(Data Opens)

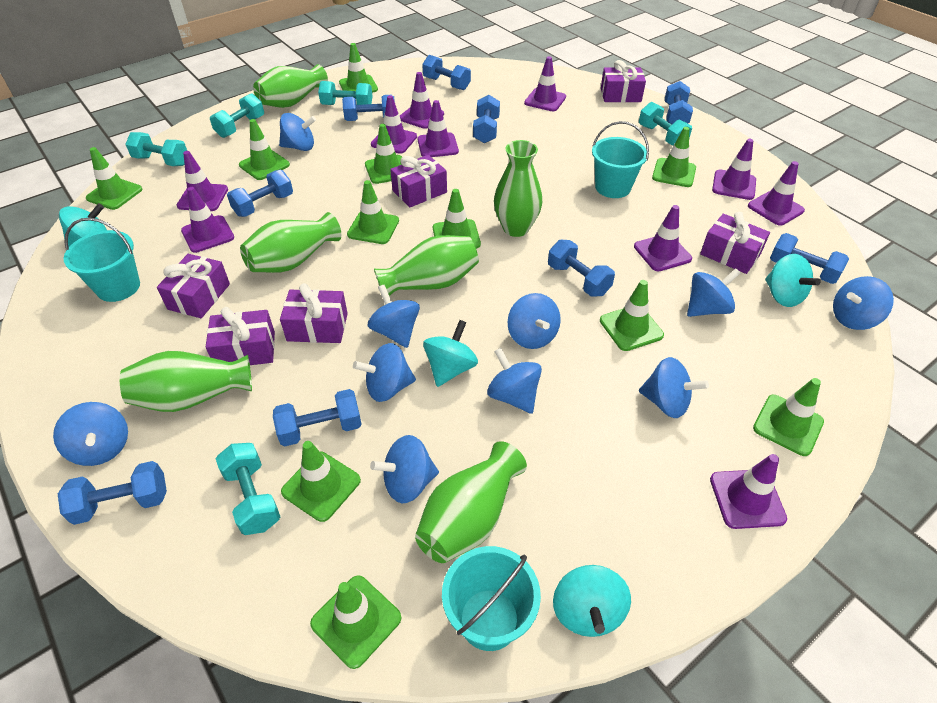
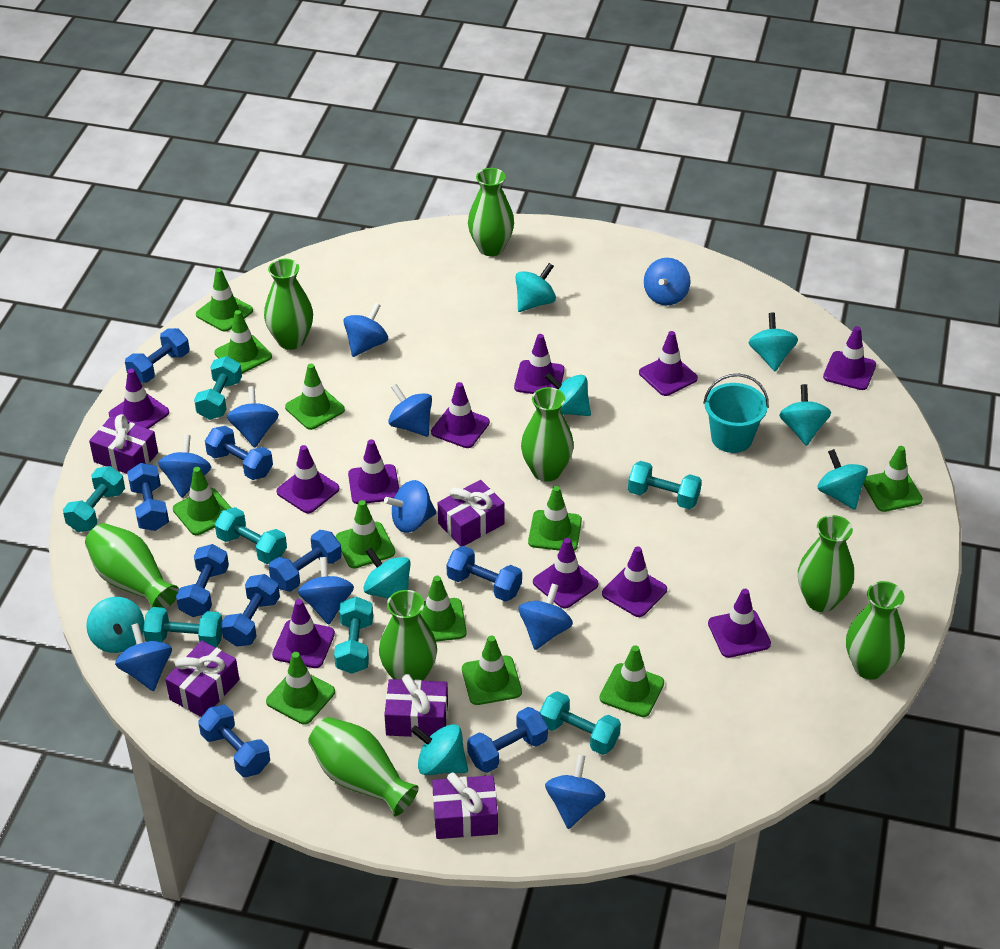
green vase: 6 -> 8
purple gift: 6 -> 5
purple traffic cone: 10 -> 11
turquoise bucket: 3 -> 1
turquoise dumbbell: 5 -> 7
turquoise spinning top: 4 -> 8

(Data Closes)

_Exercise objective_.
Return every record exactly, without the pictures.

_Solution_.
green vase: 6 -> 8
purple gift: 6 -> 5
purple traffic cone: 10 -> 11
turquoise bucket: 3 -> 1
turquoise dumbbell: 5 -> 7
turquoise spinning top: 4 -> 8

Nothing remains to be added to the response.